• _TASK OBJECTIVE_: Retype the data that follows line by line, exactly, and leave its pictures out.

• _DATASET CONTENT_:
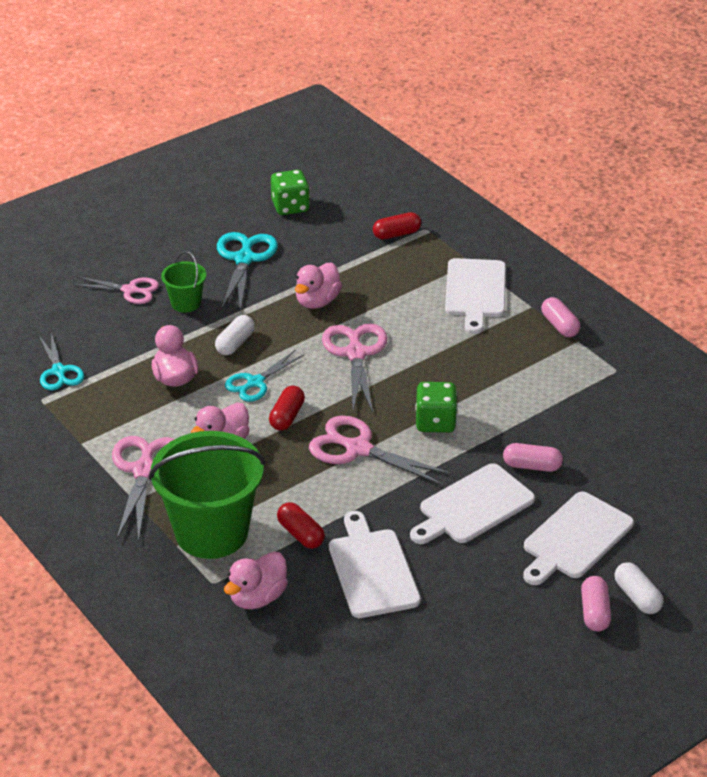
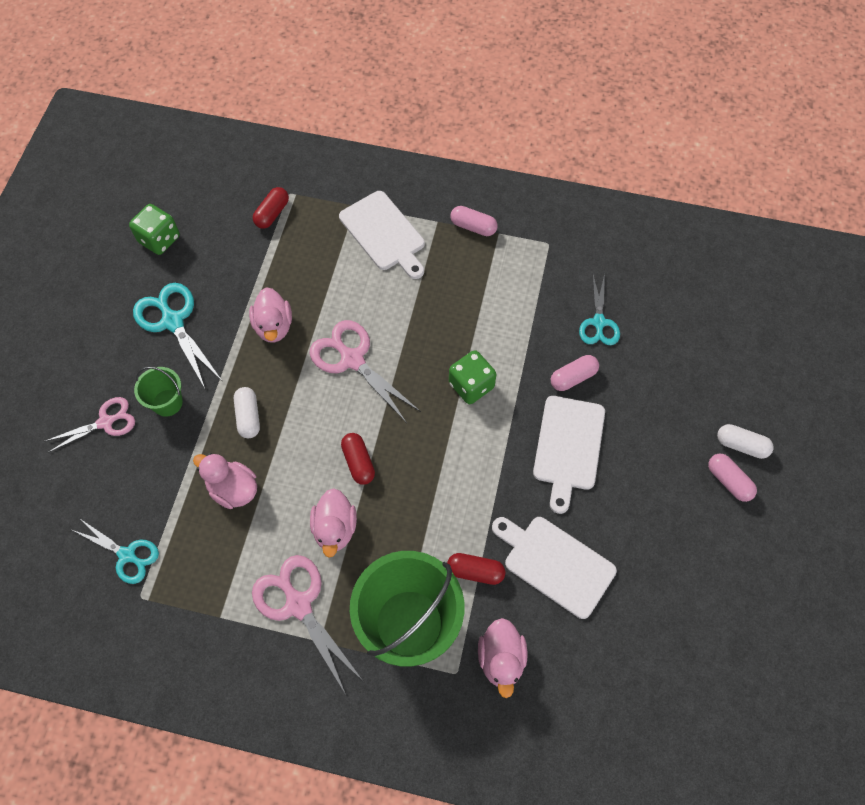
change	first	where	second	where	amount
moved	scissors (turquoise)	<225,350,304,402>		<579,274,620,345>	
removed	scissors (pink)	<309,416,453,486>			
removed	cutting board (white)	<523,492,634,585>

• _YOUR RESPONSE_:
change	first	where	second	where	amount
moved	scissors (turquoise)	<225,350,304,402>		<579,274,620,345>	
removed	scissors (pink)	<309,416,453,486>			
removed	cutting board (white)	<523,492,634,585>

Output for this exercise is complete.